Wherever a picture sits, omit it. Output the rest of the listing exactly.
════════════════════
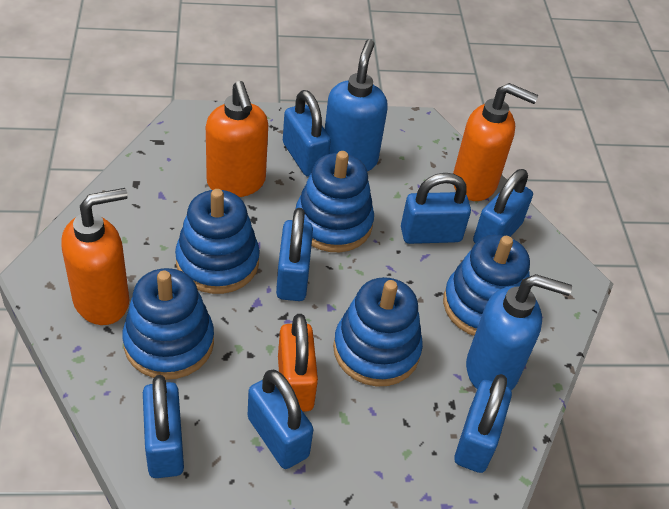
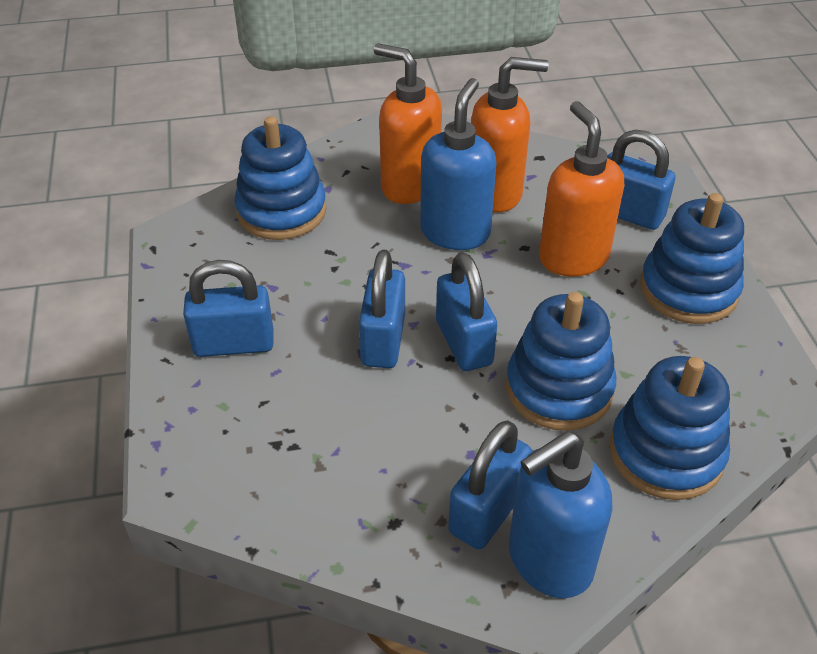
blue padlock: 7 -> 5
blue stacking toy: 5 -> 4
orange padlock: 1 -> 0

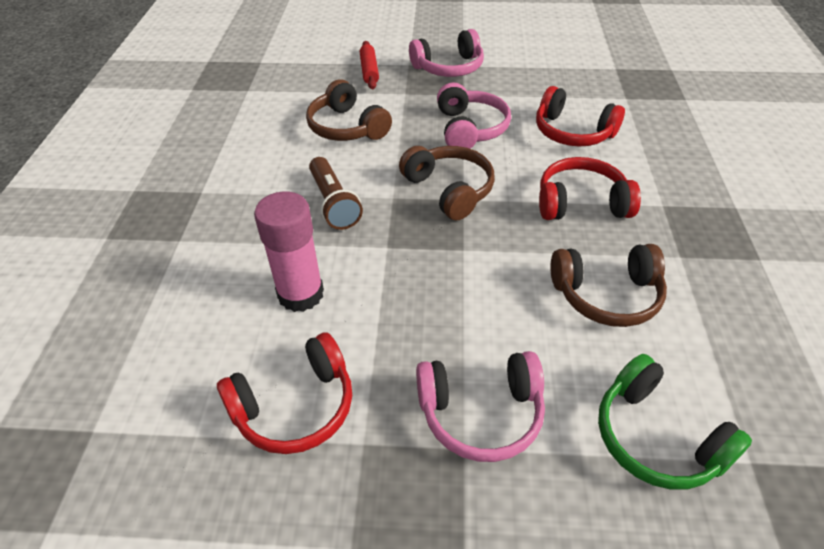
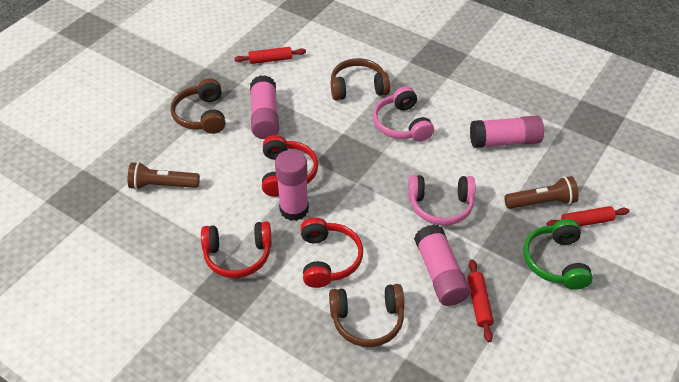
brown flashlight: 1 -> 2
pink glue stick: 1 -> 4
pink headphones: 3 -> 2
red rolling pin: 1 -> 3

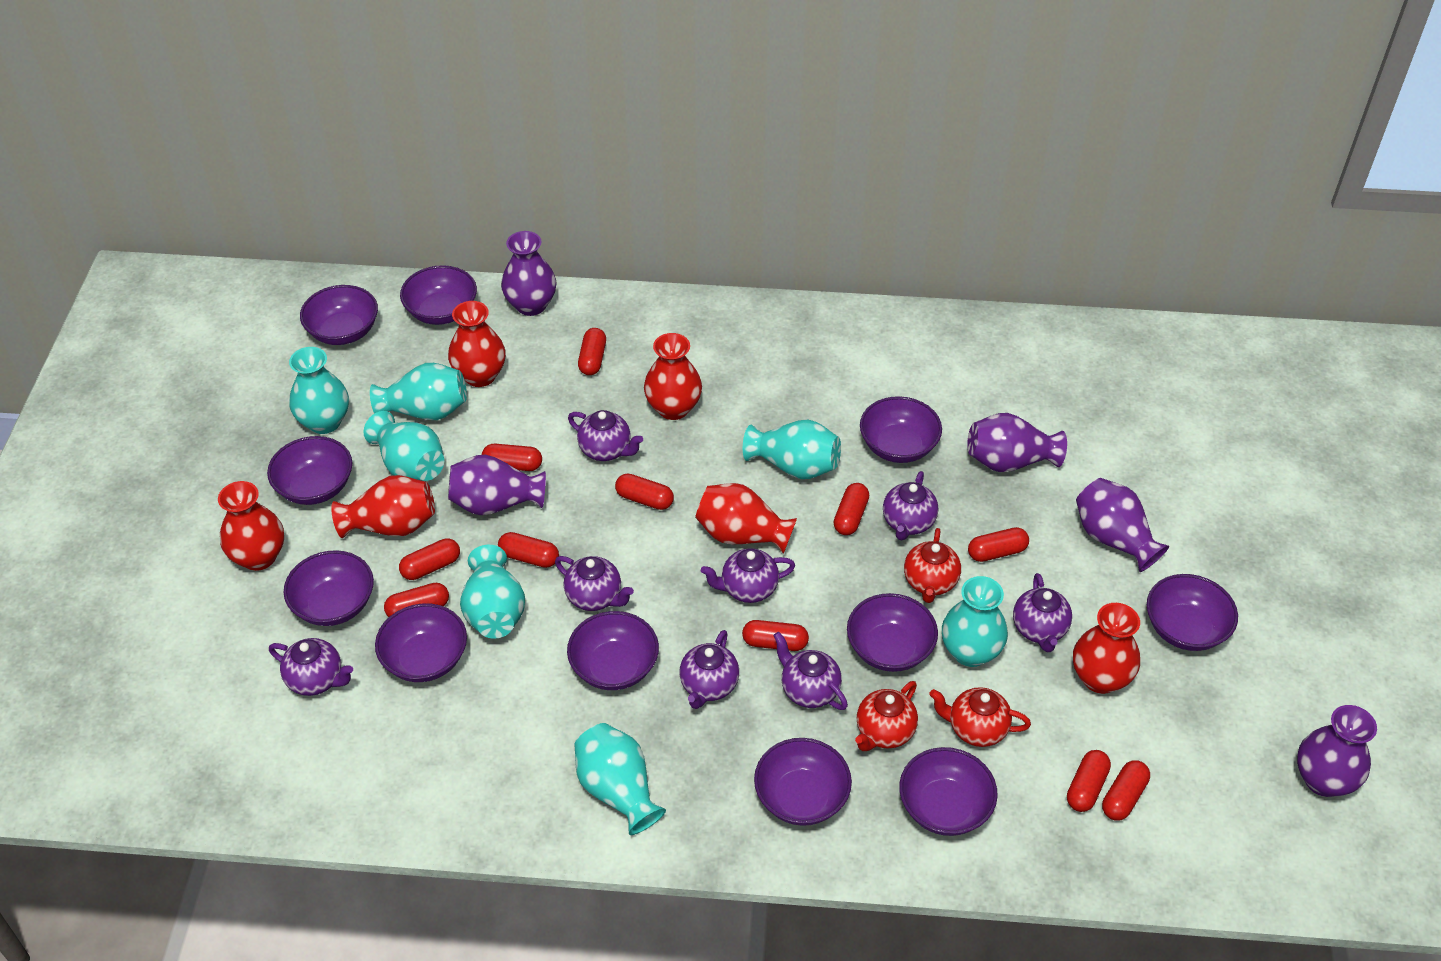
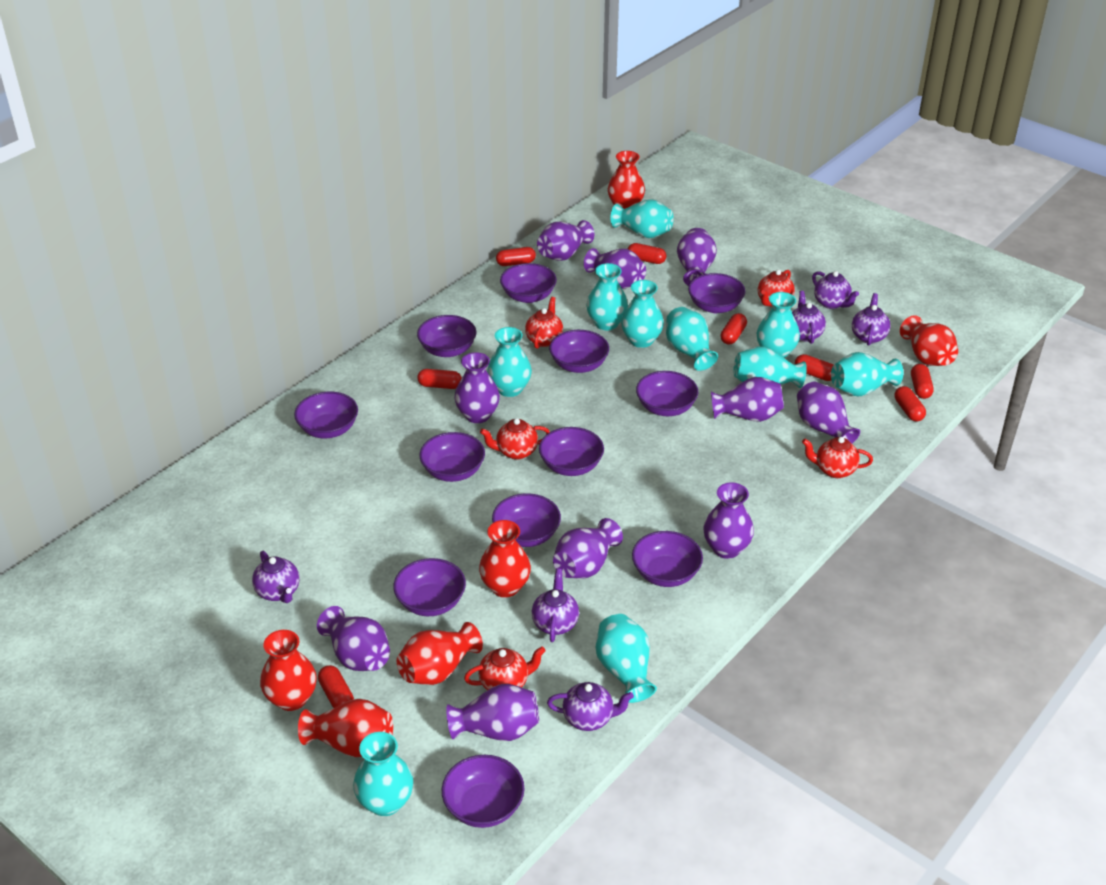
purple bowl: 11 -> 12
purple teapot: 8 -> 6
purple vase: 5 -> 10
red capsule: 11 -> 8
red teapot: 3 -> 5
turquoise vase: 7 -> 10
════════════════════
▶ Solved exercise:
blue padlock: 7 -> 5
blue stacking toy: 5 -> 4
orange padlock: 1 -> 0

brown flashlight: 1 -> 2
pink glue stick: 1 -> 4
pink headphones: 3 -> 2
red rolling pin: 1 -> 3

purple bowl: 11 -> 12
purple teapot: 8 -> 6
purple vase: 5 -> 10
red capsule: 11 -> 8
red teapot: 3 -> 5
turquoise vase: 7 -> 10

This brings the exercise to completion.